(Shape position updates)
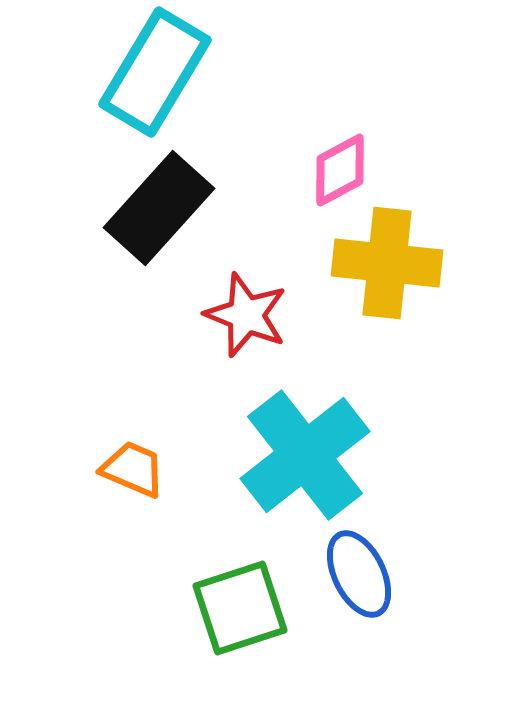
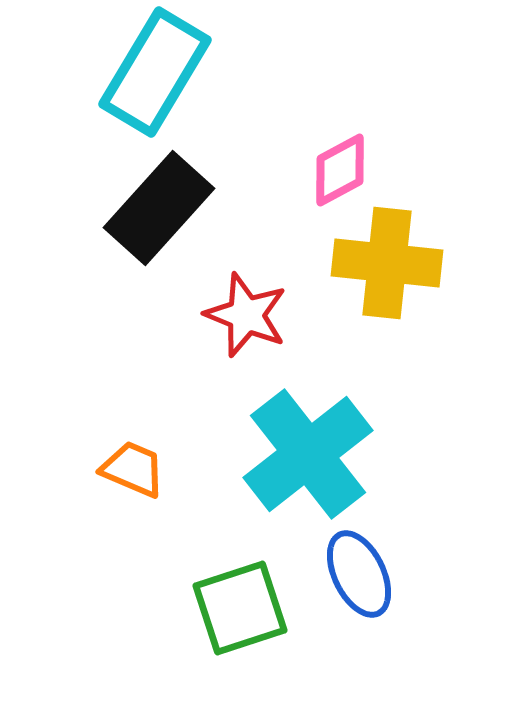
cyan cross: moved 3 px right, 1 px up
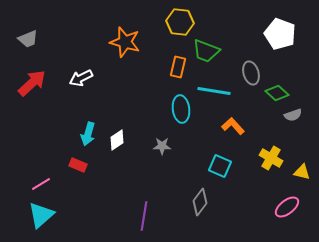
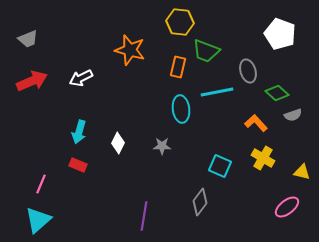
orange star: moved 5 px right, 8 px down
gray ellipse: moved 3 px left, 2 px up
red arrow: moved 2 px up; rotated 20 degrees clockwise
cyan line: moved 3 px right, 1 px down; rotated 20 degrees counterclockwise
orange L-shape: moved 23 px right, 3 px up
cyan arrow: moved 9 px left, 2 px up
white diamond: moved 1 px right, 3 px down; rotated 30 degrees counterclockwise
yellow cross: moved 8 px left
pink line: rotated 36 degrees counterclockwise
cyan triangle: moved 3 px left, 5 px down
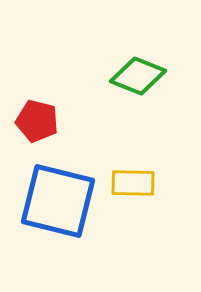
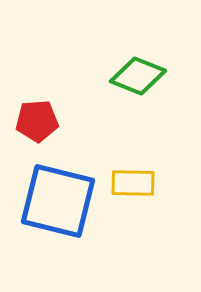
red pentagon: rotated 18 degrees counterclockwise
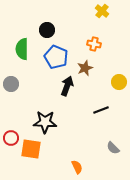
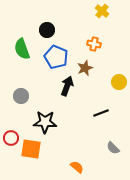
green semicircle: rotated 20 degrees counterclockwise
gray circle: moved 10 px right, 12 px down
black line: moved 3 px down
orange semicircle: rotated 24 degrees counterclockwise
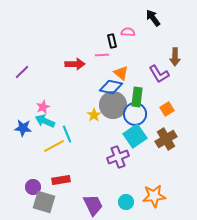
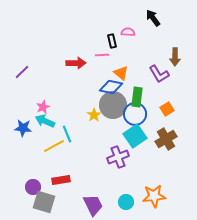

## Work item:
Scan the data above for the word "semicircle". Copy every line in which it is found.

## Solved exercise:
green semicircle: rotated 20 degrees counterclockwise
orange semicircle: rotated 24 degrees counterclockwise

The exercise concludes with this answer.